▶ Task details:
Can you copy every line of the material below word for word, leaving out the pictures?

• • • • • • •

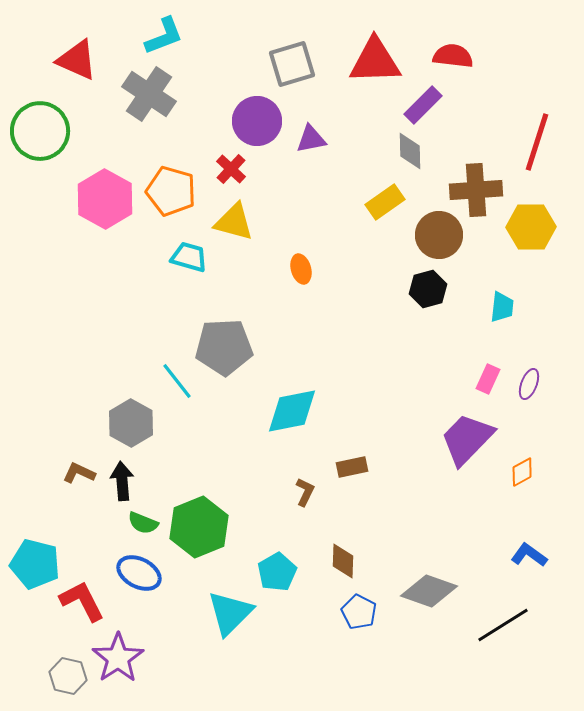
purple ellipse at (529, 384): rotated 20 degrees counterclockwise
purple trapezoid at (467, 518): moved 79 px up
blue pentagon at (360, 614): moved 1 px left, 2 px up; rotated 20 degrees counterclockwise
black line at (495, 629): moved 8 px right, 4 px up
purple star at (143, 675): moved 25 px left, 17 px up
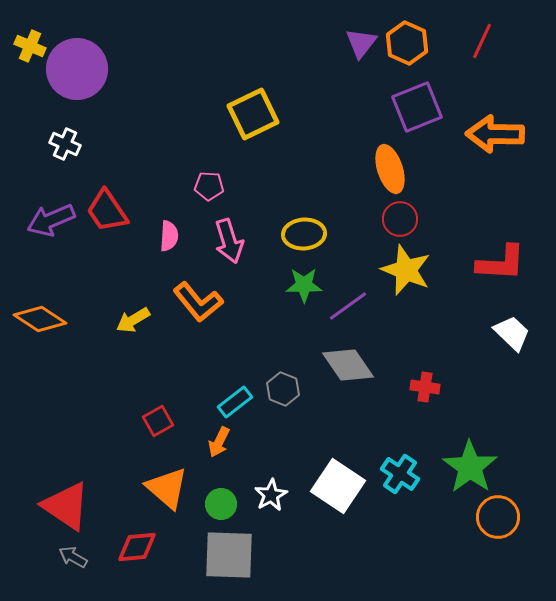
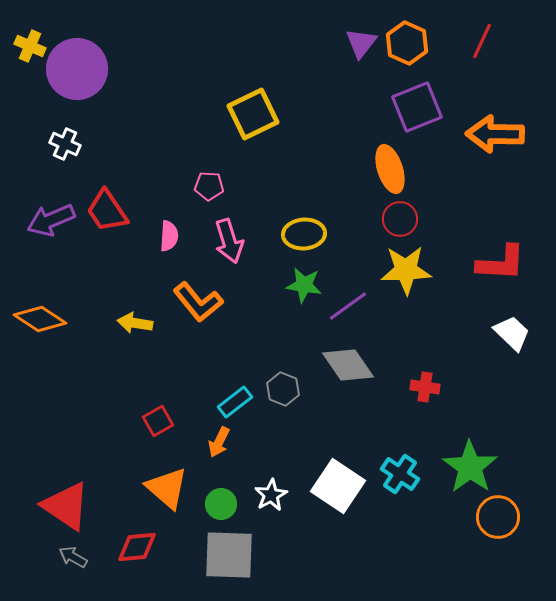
yellow star at (406, 270): rotated 24 degrees counterclockwise
green star at (304, 285): rotated 9 degrees clockwise
yellow arrow at (133, 320): moved 2 px right, 3 px down; rotated 40 degrees clockwise
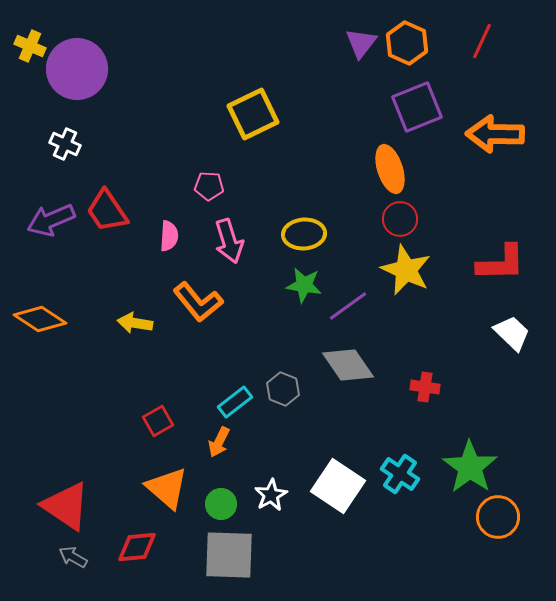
red L-shape at (501, 263): rotated 4 degrees counterclockwise
yellow star at (406, 270): rotated 27 degrees clockwise
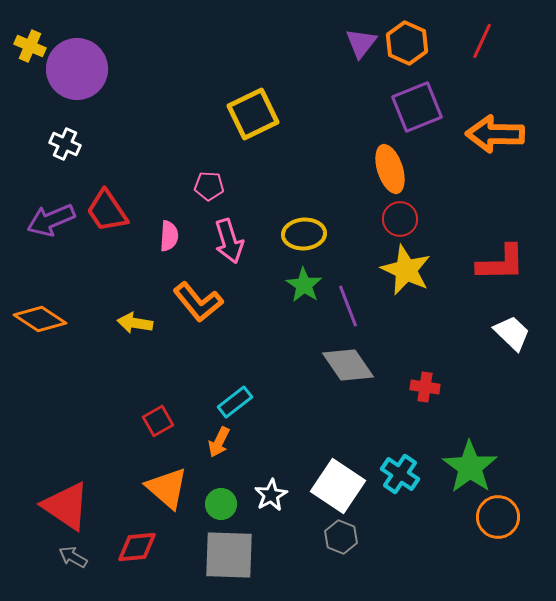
green star at (304, 285): rotated 24 degrees clockwise
purple line at (348, 306): rotated 75 degrees counterclockwise
gray hexagon at (283, 389): moved 58 px right, 148 px down
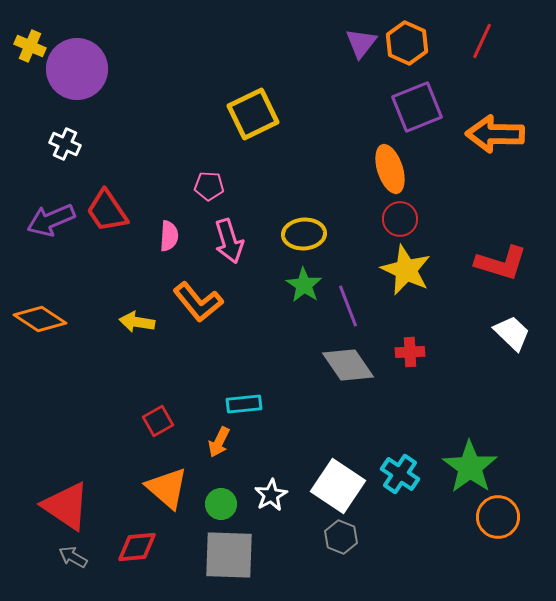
red L-shape at (501, 263): rotated 18 degrees clockwise
yellow arrow at (135, 323): moved 2 px right, 1 px up
red cross at (425, 387): moved 15 px left, 35 px up; rotated 12 degrees counterclockwise
cyan rectangle at (235, 402): moved 9 px right, 2 px down; rotated 32 degrees clockwise
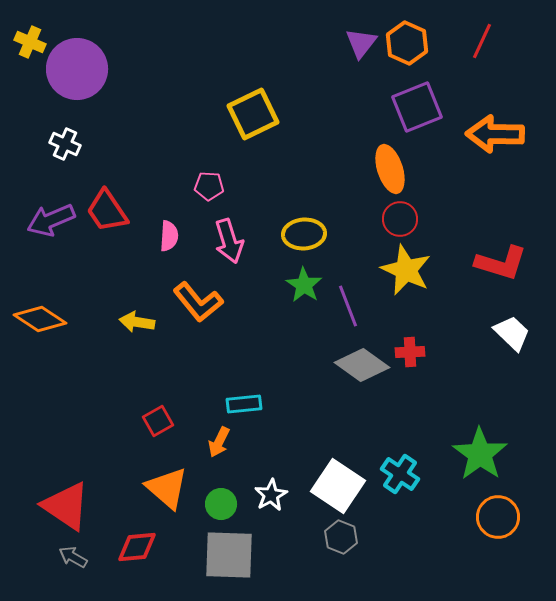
yellow cross at (30, 46): moved 4 px up
gray diamond at (348, 365): moved 14 px right; rotated 20 degrees counterclockwise
green star at (470, 467): moved 10 px right, 13 px up
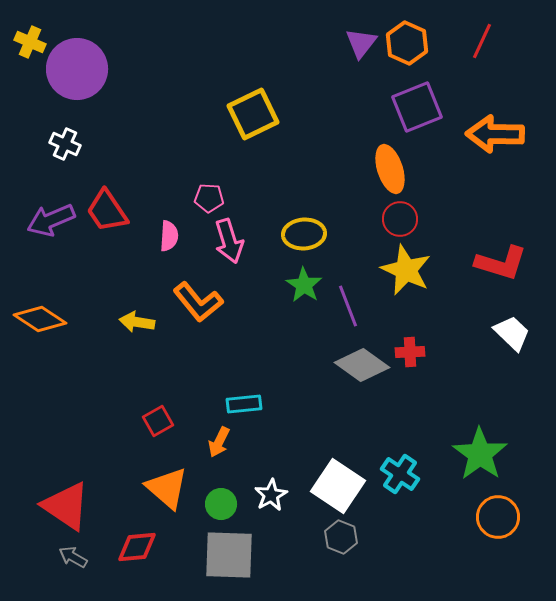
pink pentagon at (209, 186): moved 12 px down
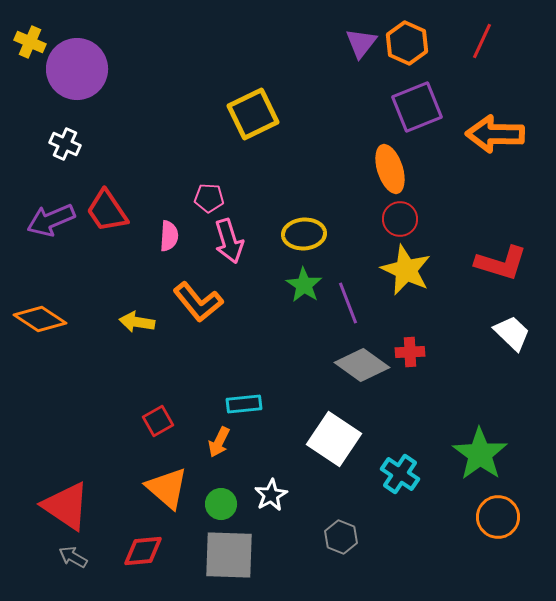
purple line at (348, 306): moved 3 px up
white square at (338, 486): moved 4 px left, 47 px up
red diamond at (137, 547): moved 6 px right, 4 px down
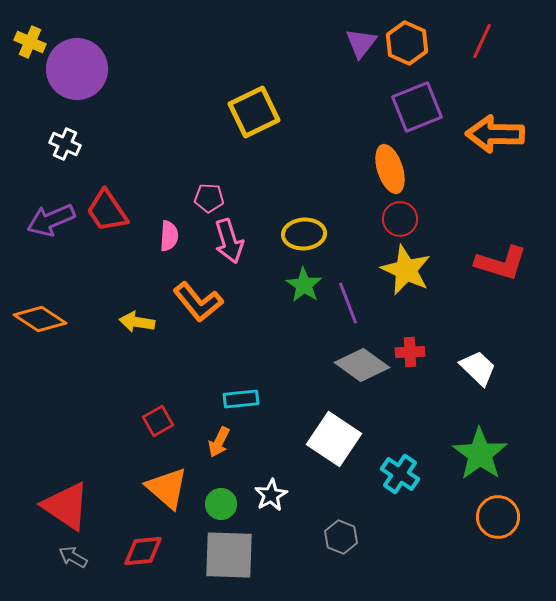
yellow square at (253, 114): moved 1 px right, 2 px up
white trapezoid at (512, 333): moved 34 px left, 35 px down
cyan rectangle at (244, 404): moved 3 px left, 5 px up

• • • • • • •

▶ Response to the exercise:
purple ellipse at (529, 384): rotated 20 degrees counterclockwise
purple trapezoid at (467, 518): moved 79 px up
blue pentagon at (360, 614): moved 1 px left, 2 px up; rotated 20 degrees counterclockwise
black line at (495, 629): moved 8 px right, 4 px up
purple star at (143, 675): moved 25 px left, 17 px up
yellow star at (406, 270): rotated 24 degrees counterclockwise
green star at (304, 285): rotated 9 degrees clockwise
yellow arrow at (133, 320): moved 2 px right, 3 px down; rotated 40 degrees clockwise
red L-shape at (501, 263): rotated 4 degrees counterclockwise
yellow star at (406, 270): rotated 27 degrees clockwise
green star at (304, 285): rotated 24 degrees clockwise
purple line at (348, 306): rotated 75 degrees counterclockwise
gray hexagon at (283, 389): moved 58 px right, 148 px down
red L-shape at (501, 263): rotated 18 degrees clockwise
yellow arrow at (135, 323): moved 2 px right, 1 px up
red cross at (425, 387): moved 15 px left, 35 px up; rotated 12 degrees counterclockwise
cyan rectangle at (235, 402): moved 9 px right, 2 px down; rotated 32 degrees clockwise
yellow cross at (30, 46): moved 4 px up
gray diamond at (348, 365): moved 14 px right; rotated 20 degrees counterclockwise
green star at (470, 467): moved 10 px right, 13 px up
pink pentagon at (209, 186): moved 12 px down
purple line at (348, 306): moved 3 px up
white square at (338, 486): moved 4 px left, 47 px up
red diamond at (137, 547): moved 6 px right, 4 px down
yellow square at (253, 114): moved 1 px right, 2 px up
white trapezoid at (512, 333): moved 34 px left, 35 px down
cyan rectangle at (244, 404): moved 3 px left, 5 px up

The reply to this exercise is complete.